Your task =
Print out the data that follows exactly, character for character, apart from the pictures.

Data extract =
━━━━━━━━━━━━━━━━━━━━

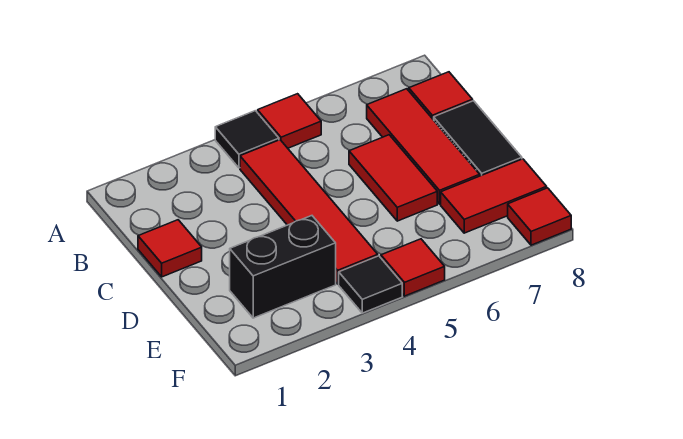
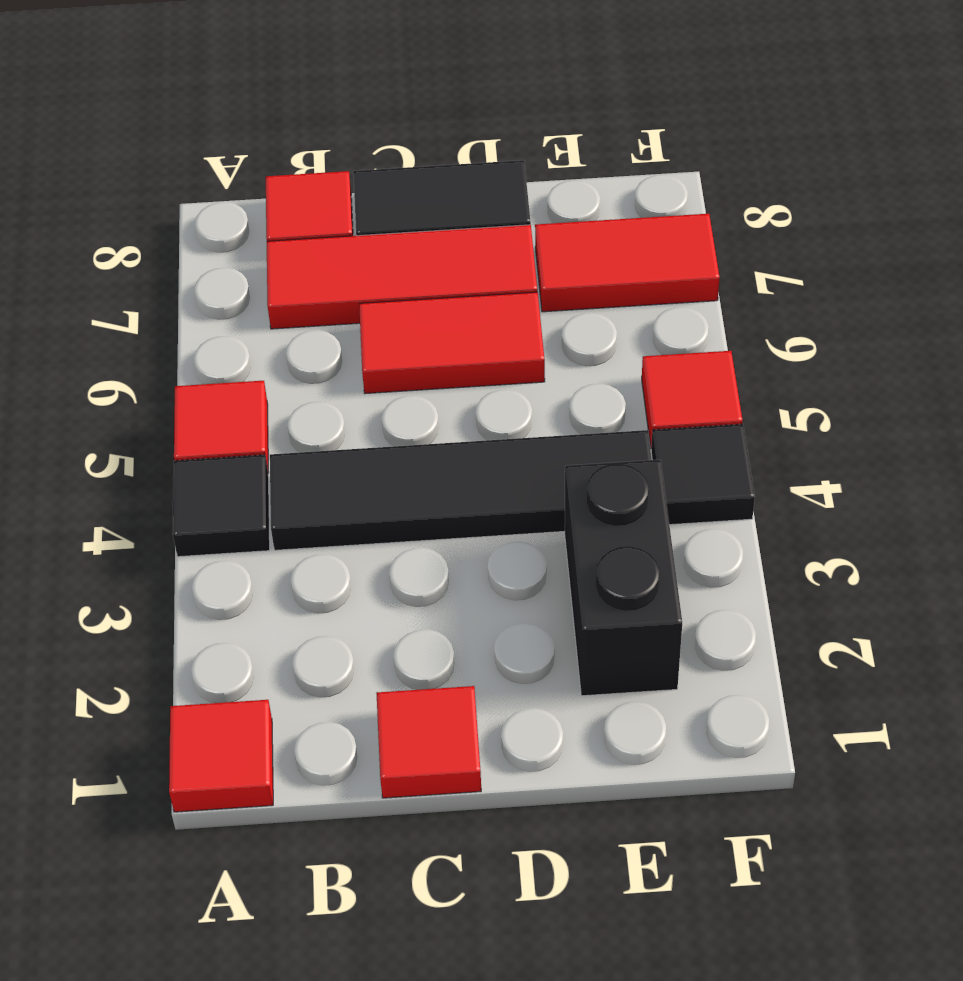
red tile B4:E4 level 1 -> black tile B4:E4 level 1
red tile E7:E8 level 1 -> red tile E7:F7 level 1
red tile F8 level 1 -> red tile A1 level 1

━━━━━━━━━━━━━━━━━━━━

Result of this exercise =
red tile B4:E4 level 1 -> black tile B4:E4 level 1
red tile E7:E8 level 1 -> red tile E7:F7 level 1
red tile F8 level 1 -> red tile A1 level 1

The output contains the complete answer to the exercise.